WORK TO COMPLETE:
Please copy out each line of the listing that contains the word "pink".

RECORD SET:
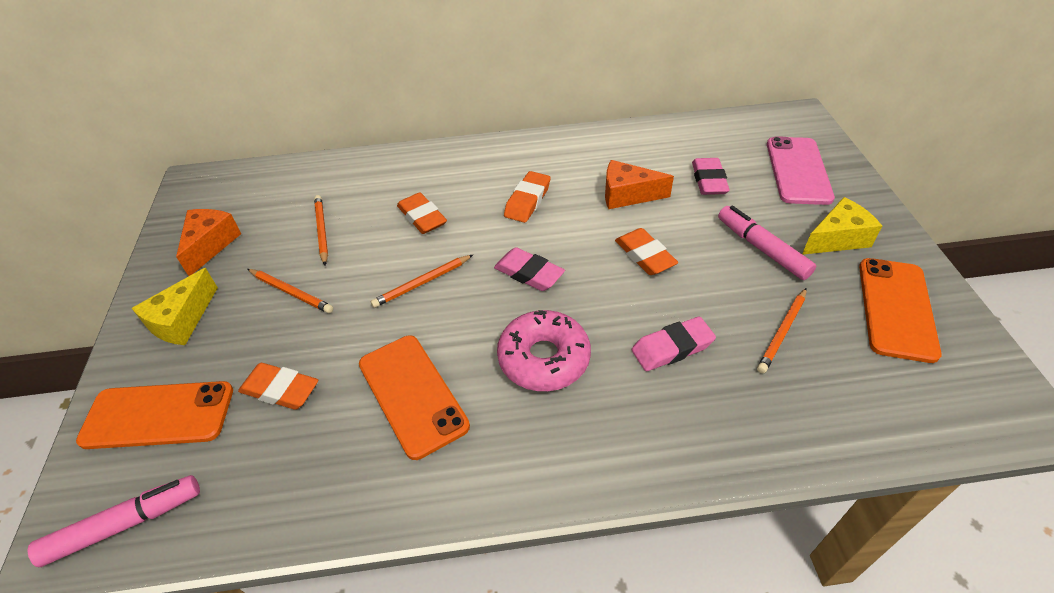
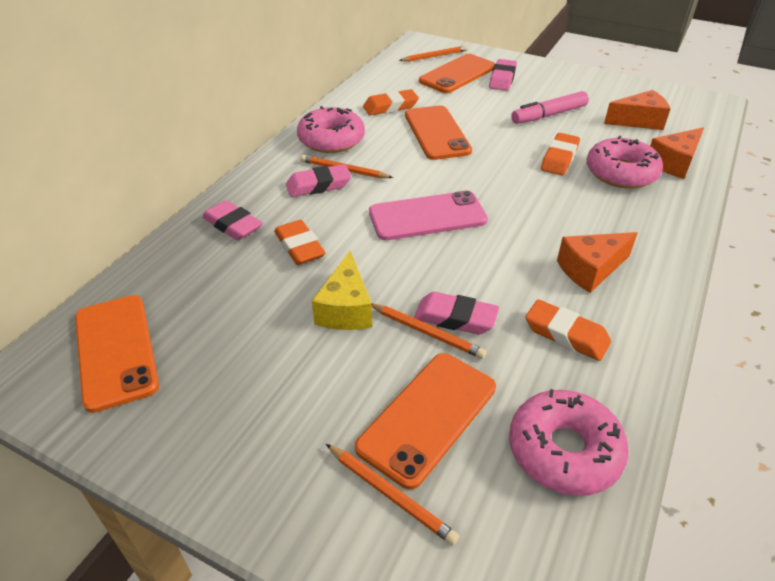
orange cheese: 2 -> 3
orange phone: 3 -> 4
pink donut: 1 -> 3
pink eraser: 3 -> 4
pink marker: 2 -> 1
yellow cheese: 2 -> 1

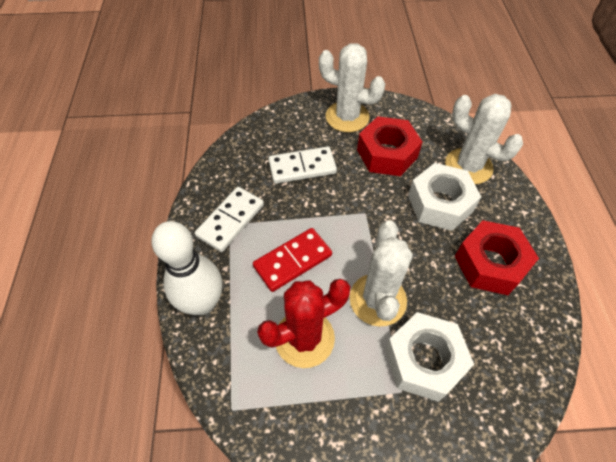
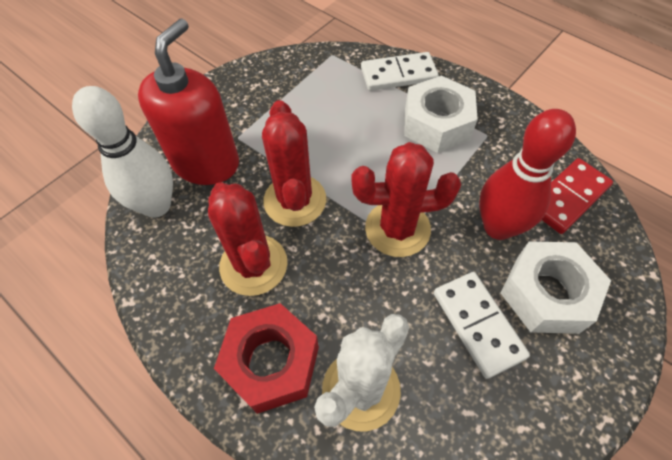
red bowling pin: 0 -> 1
red cactus: 1 -> 3
red nut: 2 -> 1
red soap dispenser: 0 -> 1
white cactus: 3 -> 1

ANSWER TO THIS PROBLEM:
pink donut: 1 -> 3
pink eraser: 3 -> 4
pink marker: 2 -> 1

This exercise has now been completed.